EXERCISE —
Your answer should be only the lines below from the one with "none -> red plate D9:E9 level 1" to the one with "none -> green plate H6:J6 level 1", repeated exactly, ends included.

[DATA SECTION]

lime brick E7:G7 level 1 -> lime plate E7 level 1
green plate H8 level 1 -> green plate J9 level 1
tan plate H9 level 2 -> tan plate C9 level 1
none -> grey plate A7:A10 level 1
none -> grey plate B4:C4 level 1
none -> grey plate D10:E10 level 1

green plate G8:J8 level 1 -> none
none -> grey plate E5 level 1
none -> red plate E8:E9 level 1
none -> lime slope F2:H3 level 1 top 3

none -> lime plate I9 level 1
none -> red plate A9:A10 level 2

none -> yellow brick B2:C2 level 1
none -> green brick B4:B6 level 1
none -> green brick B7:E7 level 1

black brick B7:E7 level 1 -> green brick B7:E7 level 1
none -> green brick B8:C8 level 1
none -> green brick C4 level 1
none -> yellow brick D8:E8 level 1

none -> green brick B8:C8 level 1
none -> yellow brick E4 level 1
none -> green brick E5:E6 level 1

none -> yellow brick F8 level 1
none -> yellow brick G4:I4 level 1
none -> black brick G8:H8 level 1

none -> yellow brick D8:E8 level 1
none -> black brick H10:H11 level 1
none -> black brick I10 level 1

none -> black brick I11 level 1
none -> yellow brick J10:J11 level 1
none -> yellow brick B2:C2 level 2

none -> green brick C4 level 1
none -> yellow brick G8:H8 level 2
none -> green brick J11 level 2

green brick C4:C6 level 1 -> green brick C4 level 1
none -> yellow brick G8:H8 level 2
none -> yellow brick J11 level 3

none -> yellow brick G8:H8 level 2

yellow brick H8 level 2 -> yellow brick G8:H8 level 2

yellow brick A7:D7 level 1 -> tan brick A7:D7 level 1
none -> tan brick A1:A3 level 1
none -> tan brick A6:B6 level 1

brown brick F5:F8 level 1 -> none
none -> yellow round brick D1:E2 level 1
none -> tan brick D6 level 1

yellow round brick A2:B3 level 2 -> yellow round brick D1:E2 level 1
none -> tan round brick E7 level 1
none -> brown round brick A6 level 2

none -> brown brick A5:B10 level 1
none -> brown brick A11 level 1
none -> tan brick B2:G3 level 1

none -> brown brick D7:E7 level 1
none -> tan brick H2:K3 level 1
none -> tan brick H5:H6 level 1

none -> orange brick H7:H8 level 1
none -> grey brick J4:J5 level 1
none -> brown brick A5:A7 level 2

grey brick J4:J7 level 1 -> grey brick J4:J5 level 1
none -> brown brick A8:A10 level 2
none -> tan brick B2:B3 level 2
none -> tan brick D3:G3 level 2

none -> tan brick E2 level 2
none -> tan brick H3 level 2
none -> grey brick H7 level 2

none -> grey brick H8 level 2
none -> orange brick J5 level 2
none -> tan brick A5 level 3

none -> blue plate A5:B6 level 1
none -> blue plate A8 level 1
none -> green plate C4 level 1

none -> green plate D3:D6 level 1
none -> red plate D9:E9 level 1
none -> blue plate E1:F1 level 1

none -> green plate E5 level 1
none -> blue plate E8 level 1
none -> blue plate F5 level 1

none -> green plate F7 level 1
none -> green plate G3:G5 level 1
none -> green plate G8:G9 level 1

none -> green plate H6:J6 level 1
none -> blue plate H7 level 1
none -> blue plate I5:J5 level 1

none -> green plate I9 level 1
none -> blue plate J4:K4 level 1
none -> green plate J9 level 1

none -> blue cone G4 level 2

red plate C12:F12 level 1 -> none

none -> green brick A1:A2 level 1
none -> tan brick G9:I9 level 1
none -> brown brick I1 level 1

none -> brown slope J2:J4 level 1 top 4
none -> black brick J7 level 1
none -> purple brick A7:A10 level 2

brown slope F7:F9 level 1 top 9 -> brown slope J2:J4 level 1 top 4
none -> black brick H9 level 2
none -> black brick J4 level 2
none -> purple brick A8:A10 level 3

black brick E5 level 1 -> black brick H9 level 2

[/DATA SECTION]

RESPONSE TO THIS TASK —
none -> red plate D9:E9 level 1
none -> blue plate E1:F1 level 1

none -> green plate E5 level 1
none -> blue plate E8 level 1
none -> blue plate F5 level 1

none -> green plate F7 level 1
none -> green plate G3:G5 level 1
none -> green plate G8:G9 level 1

none -> green plate H6:J6 level 1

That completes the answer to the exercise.